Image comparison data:
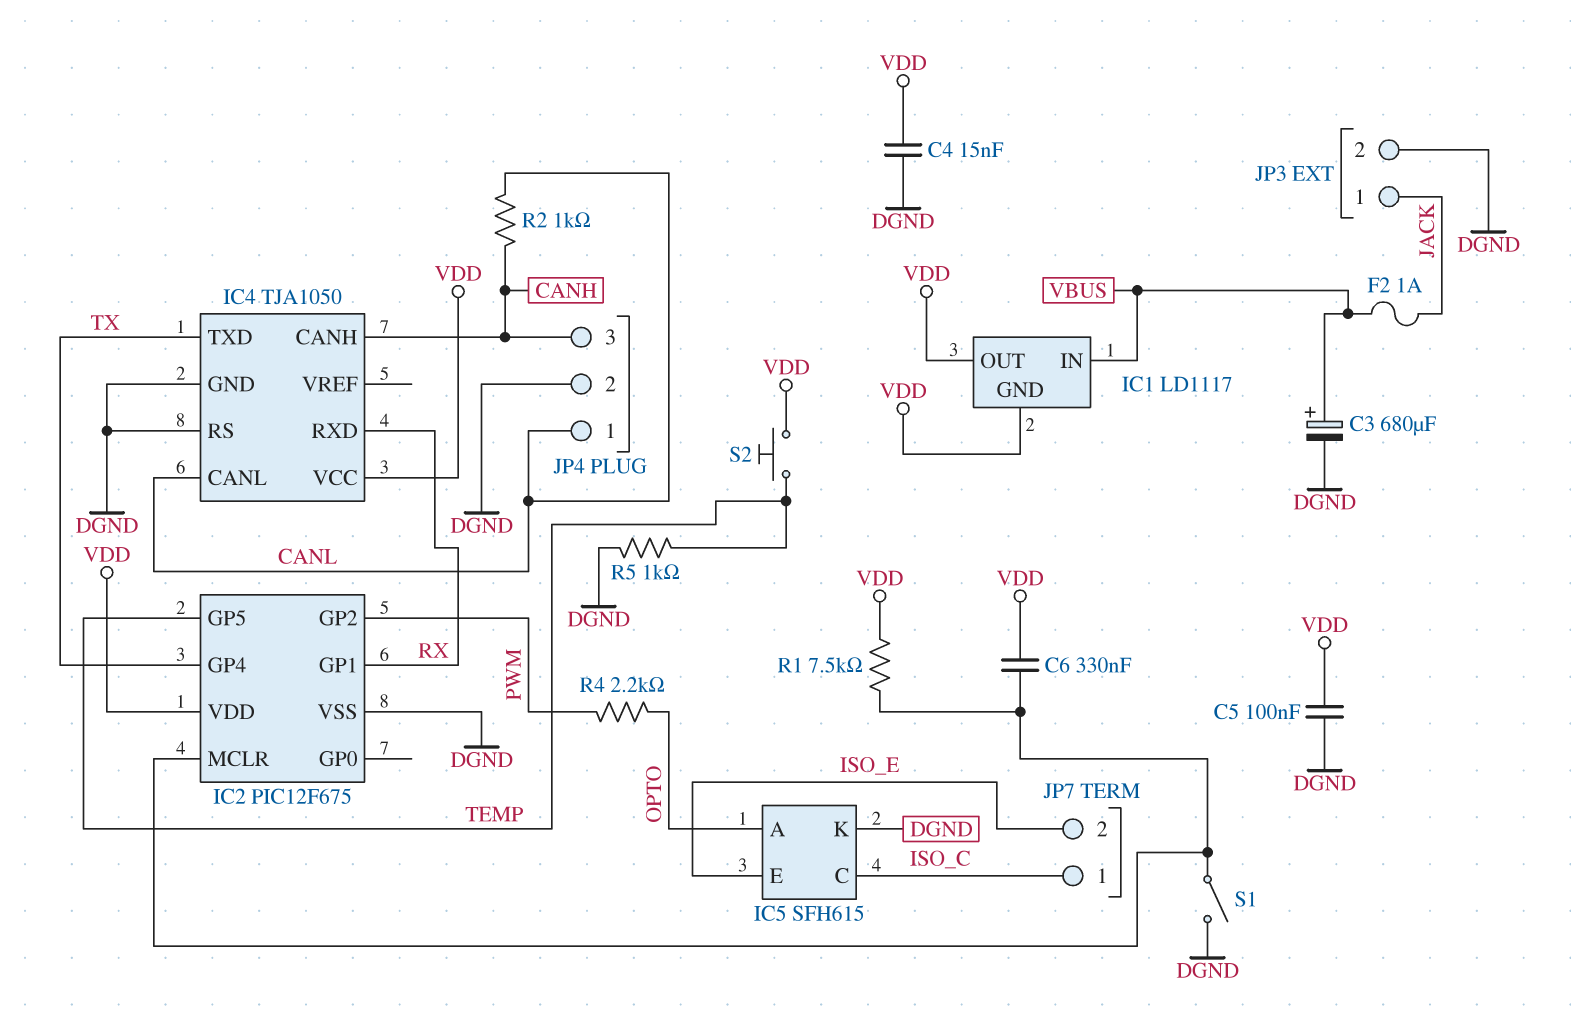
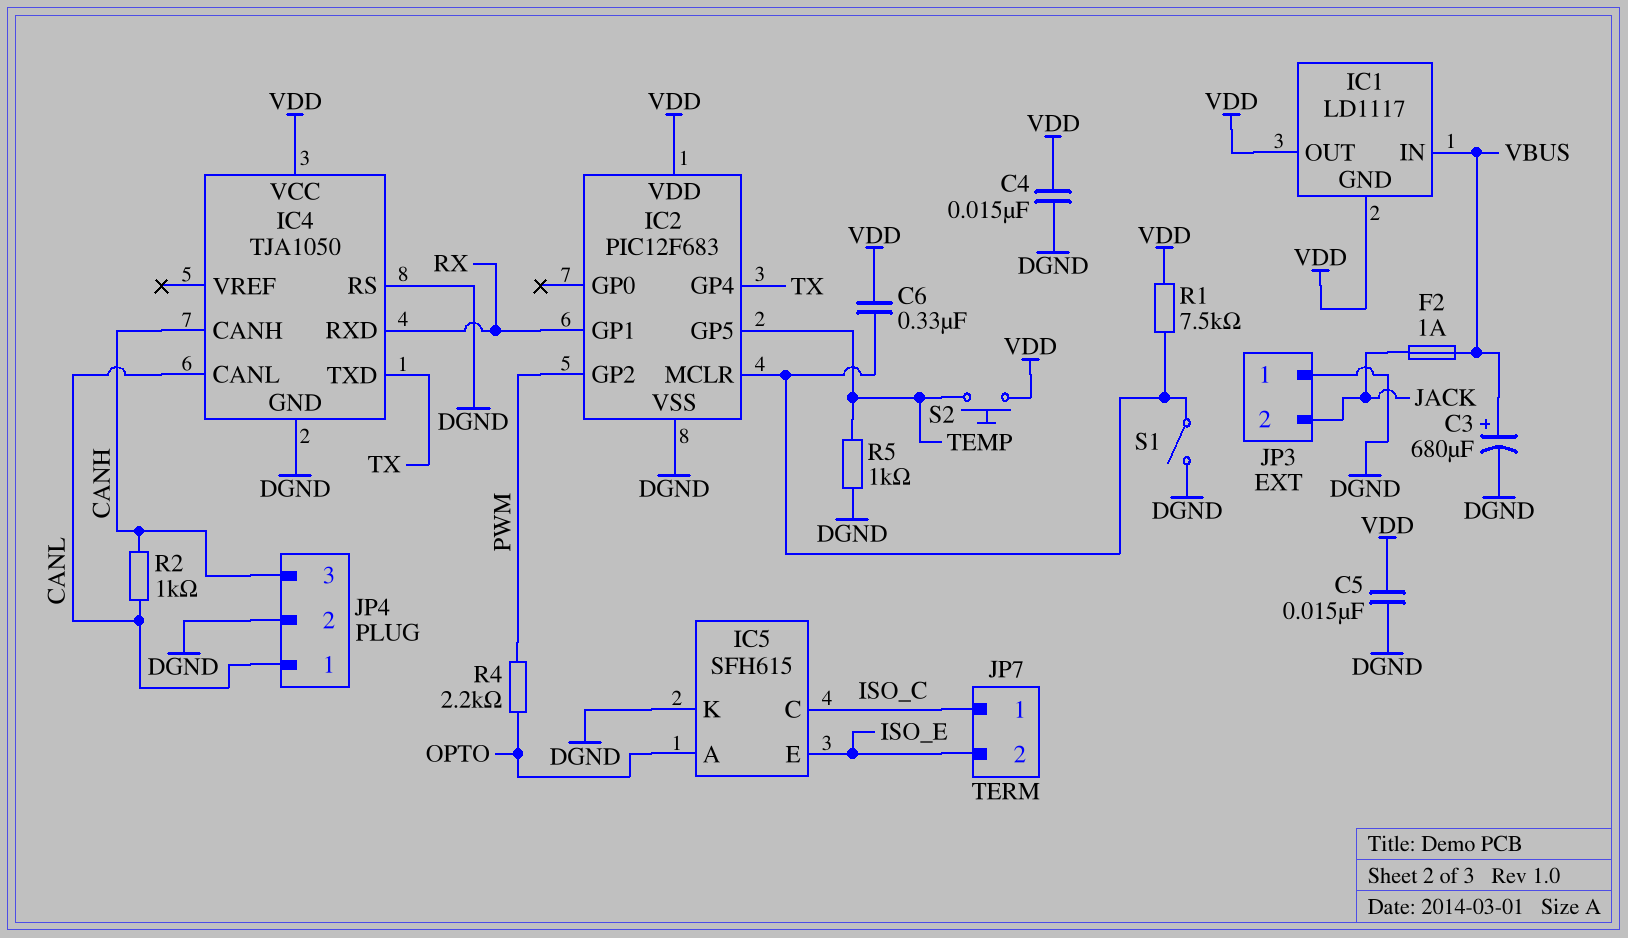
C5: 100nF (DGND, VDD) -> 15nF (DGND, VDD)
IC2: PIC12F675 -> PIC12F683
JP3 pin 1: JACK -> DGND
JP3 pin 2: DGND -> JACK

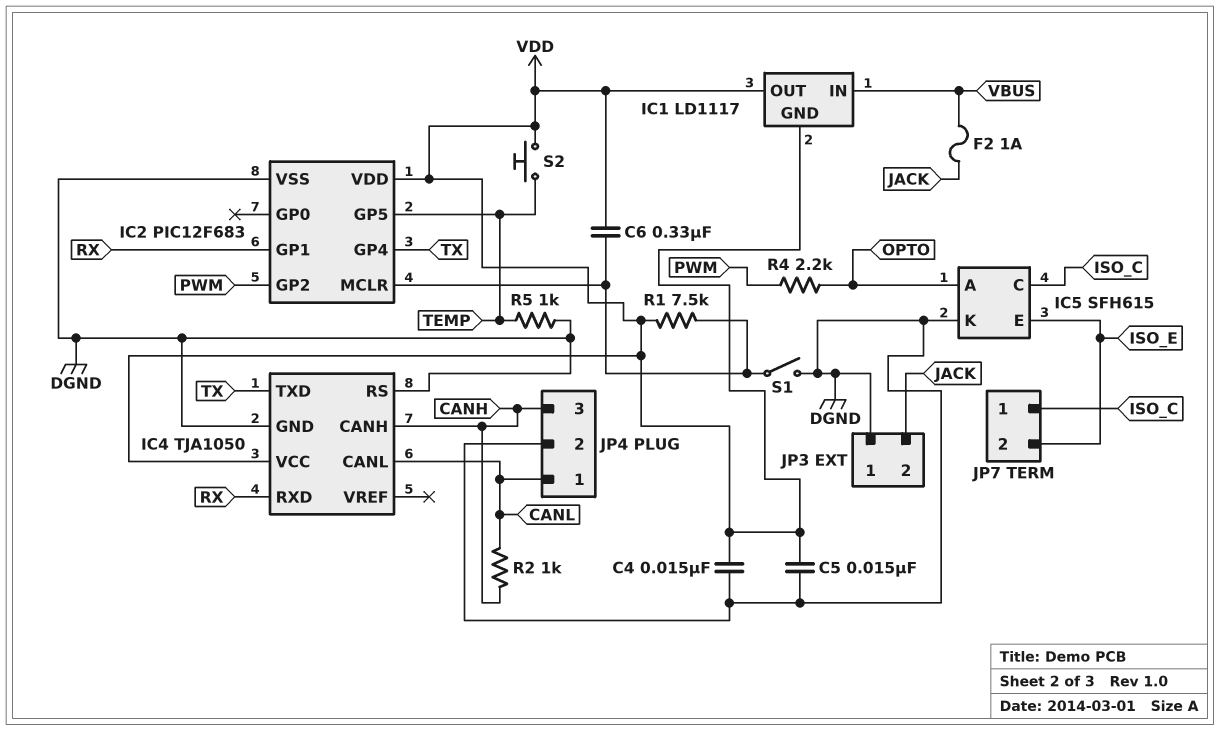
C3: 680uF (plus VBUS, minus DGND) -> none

_PROBLEM REQUIREMENTS_:
The word "DGND" appears in some of the lines above. Copy those lines.

_RESULT OF THE EXERCISE_:
C5: 100nF (DGND, VDD) -> 15nF (DGND, VDD)
JP3 pin 1: JACK -> DGND
JP3 pin 2: DGND -> JACK
C3: 680uF (plus VBUS, minus DGND) -> none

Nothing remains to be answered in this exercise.